▶ _Work to be completed_: Tell me how many lines in the data include "none", and keep the reply to that number.

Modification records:
━━━━━━━━━━━━━━━━━━━━━━━━━━━━━━
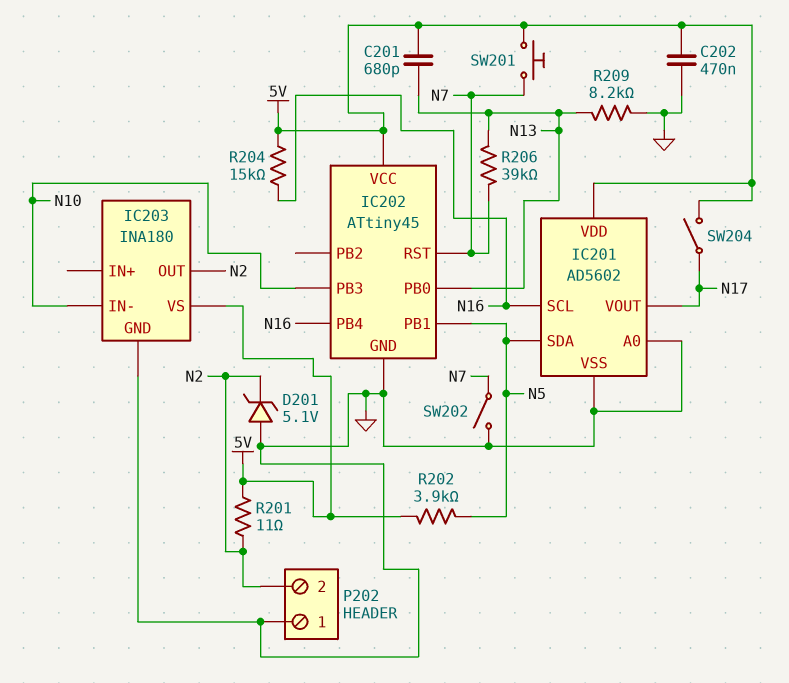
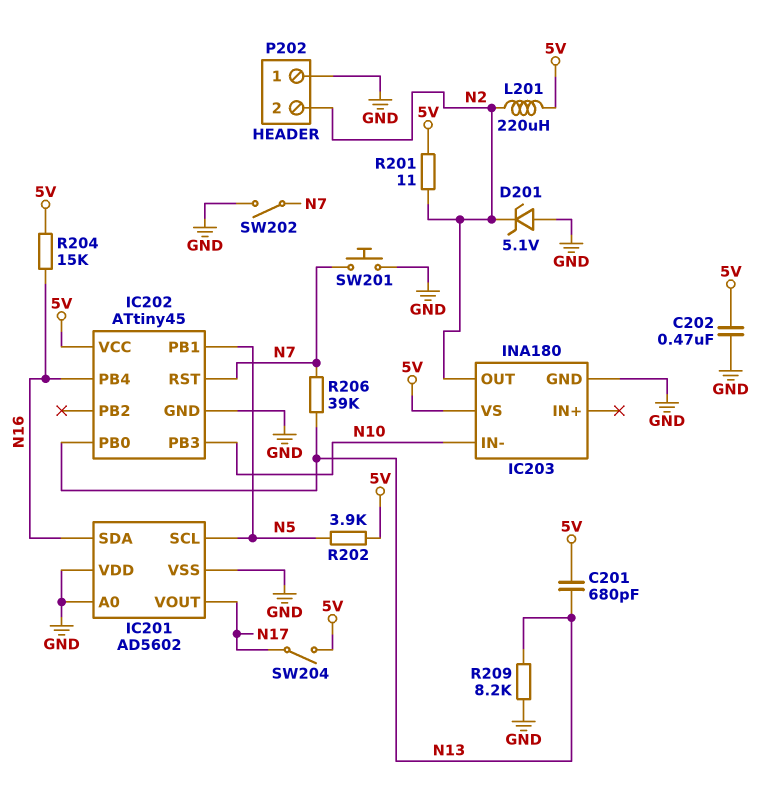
IC201 pin SCL: N16 -> N5
IC201 pin SDA: N5 -> N16
IC201 pin VDD: 5V -> GND
L201: none -> 220uH (5V, N2)
SW201: button (5V, N7) -> button (GND, N7)

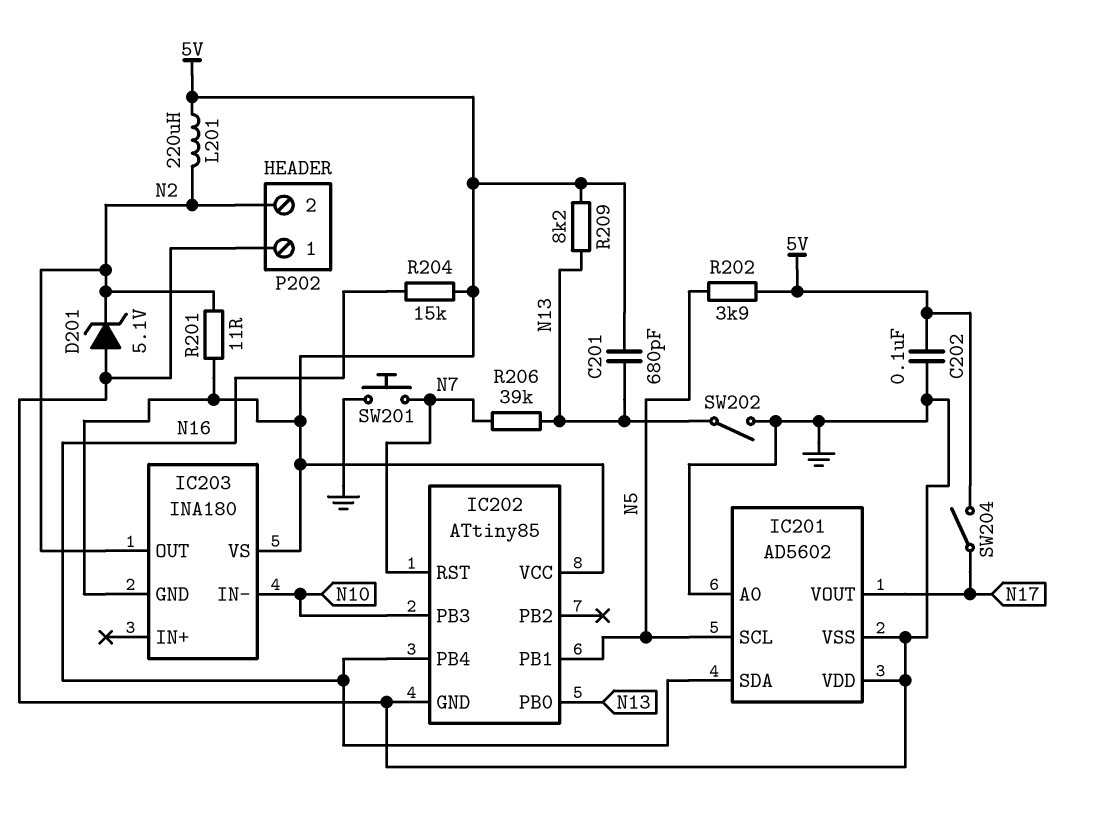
C202: 470nF (5V, GND) -> 100nF (5V, GND)
IC202: ATtiny45 -> ATtiny85
IC203 pin GND: GND -> 5V
R209: 8.2k (GND, N13) -> 8.2k (5V, N13)
SW202: switch (GND, N7) -> switch (GND, N13)

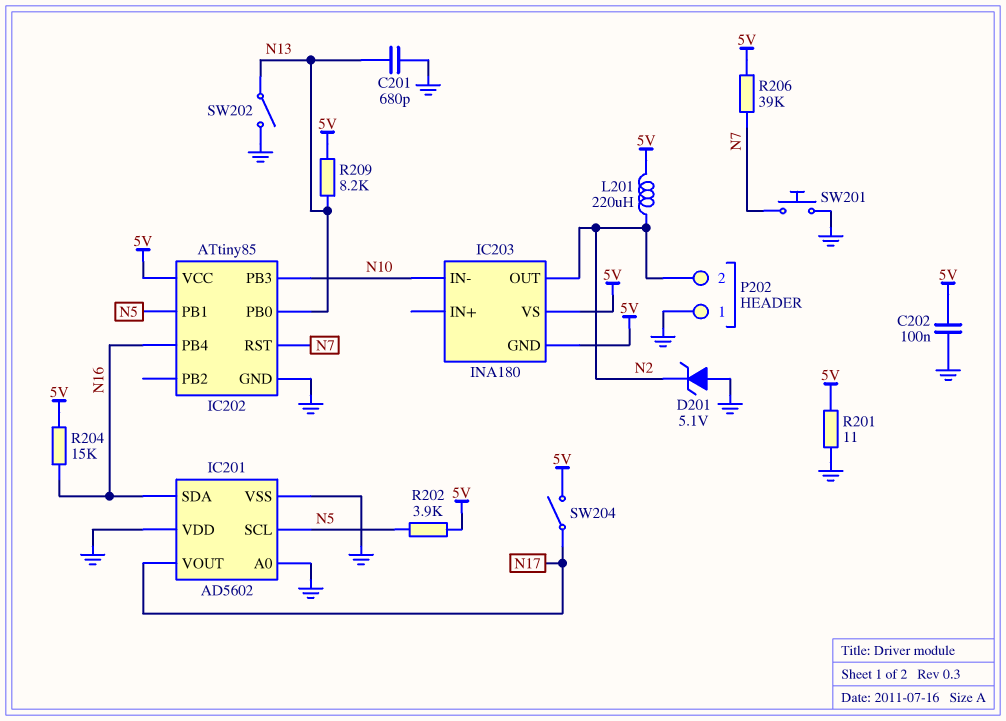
C201: 680pF (5V, N13) -> 680pF (GND, N13)
R201: 11 (5V, N2) -> 11 (5V, GND)
R206: 39k (N7, N13) -> 39k (5V, N7)

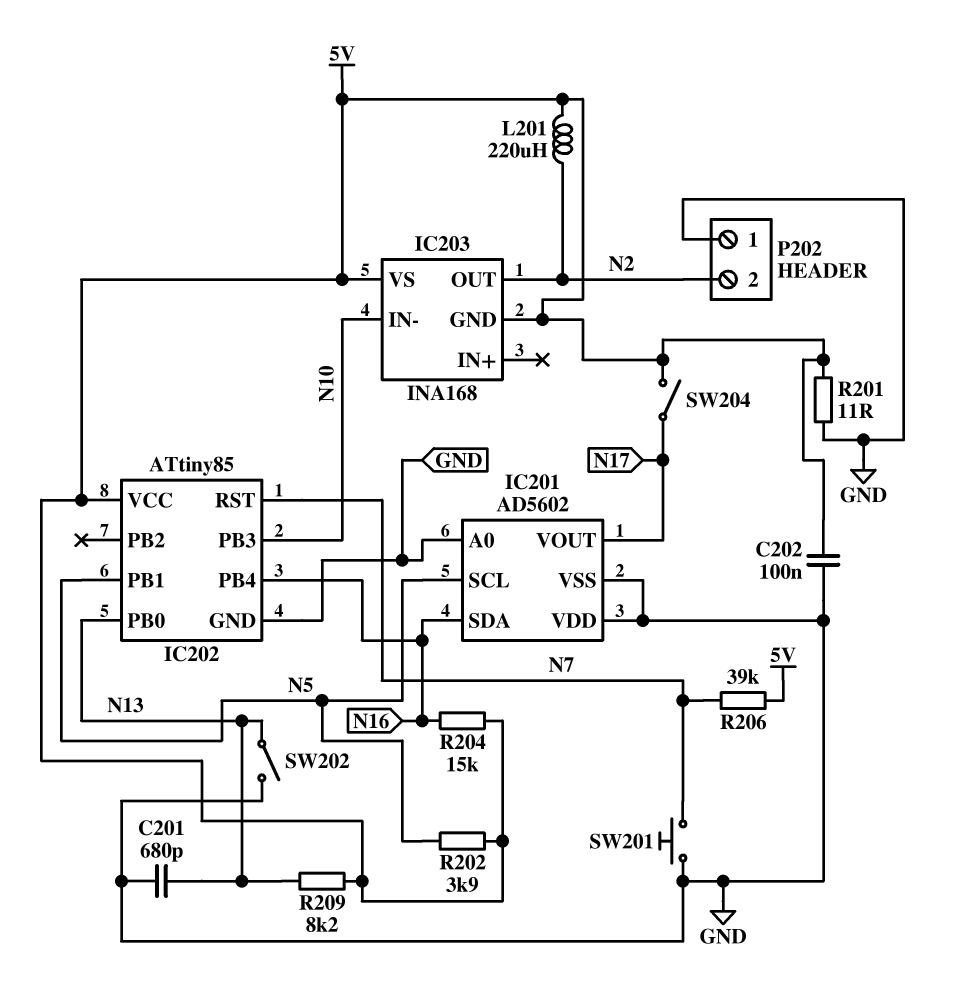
D201: zener 5.1V (A GND, K N2) -> none
IC203: INA180 -> INA168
━━━━━━━━━━━━━━━━━━━━━━━━━━━━━━
▶ _Solution for this exercise_: 2